### What the task requires:
Whichever lines of the entries hold the word "degrees" should be identified and copied.

### Supplied data:
--------------------------------

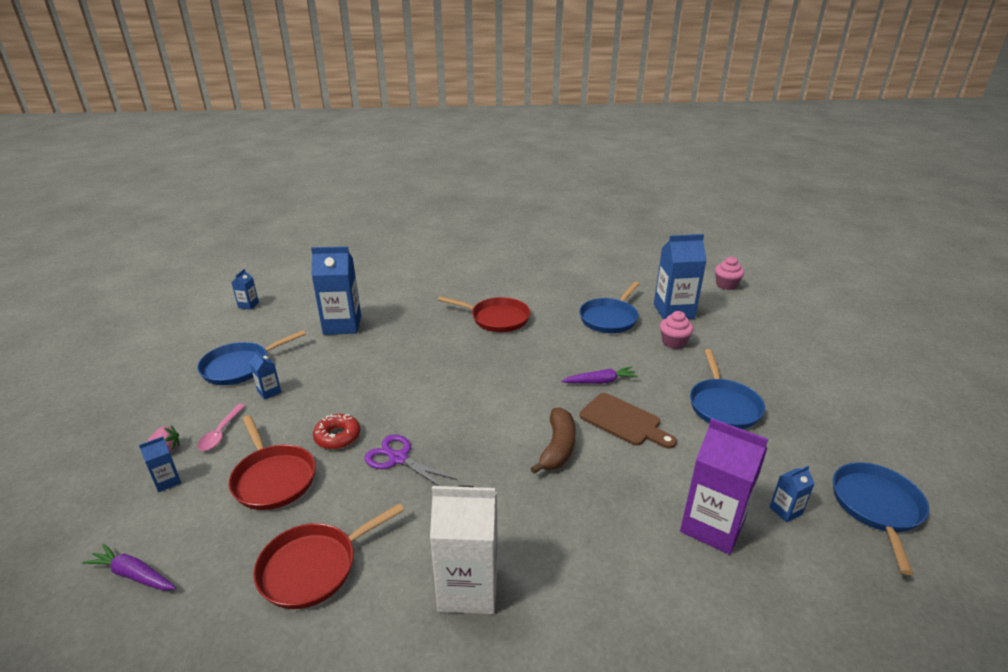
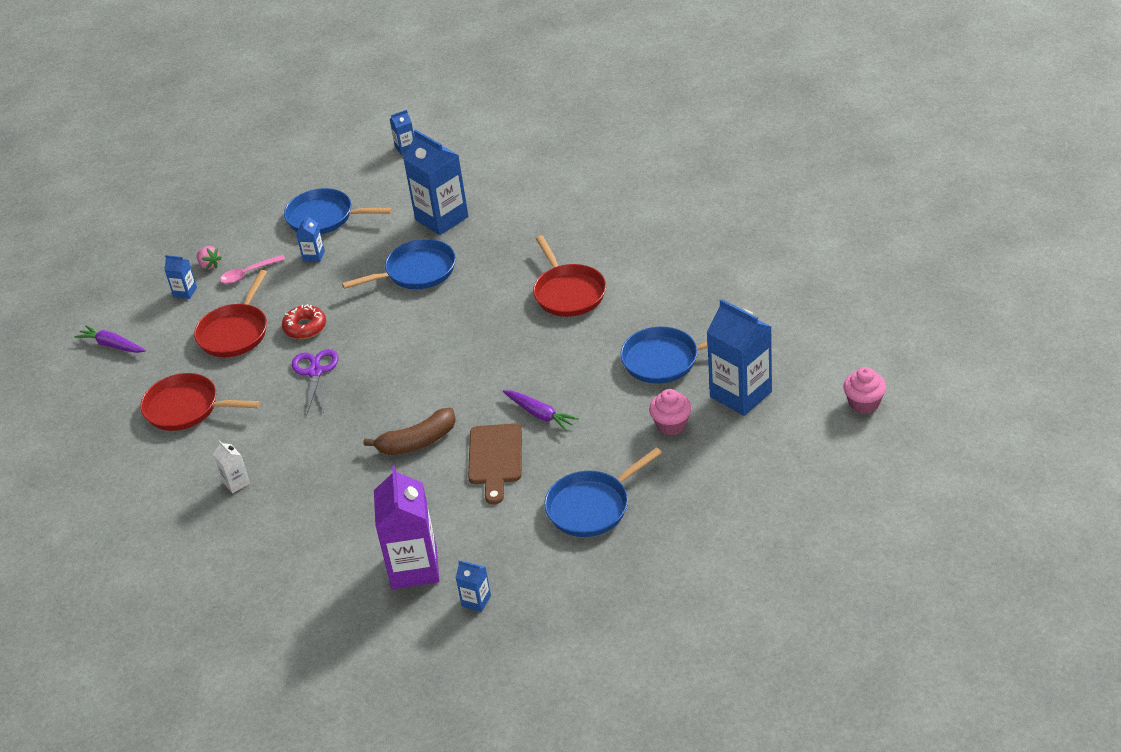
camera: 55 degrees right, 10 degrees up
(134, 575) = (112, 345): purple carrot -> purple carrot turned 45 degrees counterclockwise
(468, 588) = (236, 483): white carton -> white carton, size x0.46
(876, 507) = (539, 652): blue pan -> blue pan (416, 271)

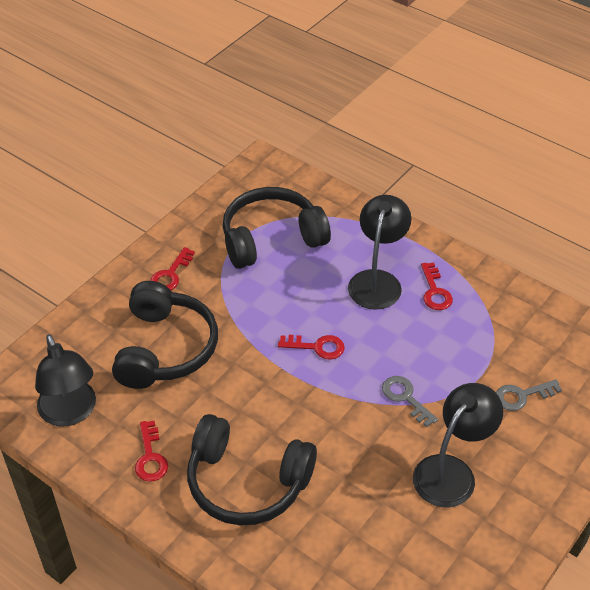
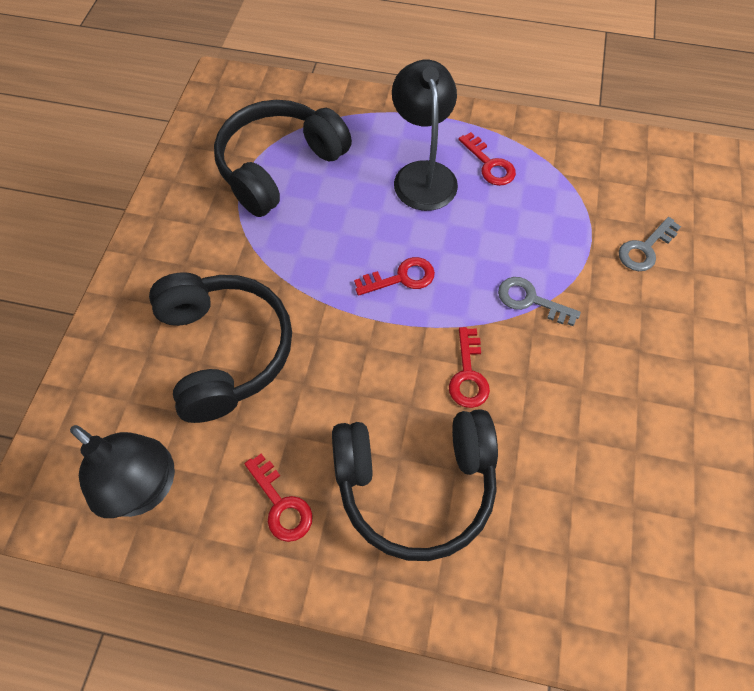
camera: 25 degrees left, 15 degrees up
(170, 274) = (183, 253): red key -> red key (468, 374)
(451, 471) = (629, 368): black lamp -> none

--------------------------------

### Exercise solution:
camera: 55 degrees right, 10 degrees up
(134, 575) = (112, 345): purple carrot -> purple carrot turned 45 degrees counterclockwise
camera: 25 degrees left, 15 degrees up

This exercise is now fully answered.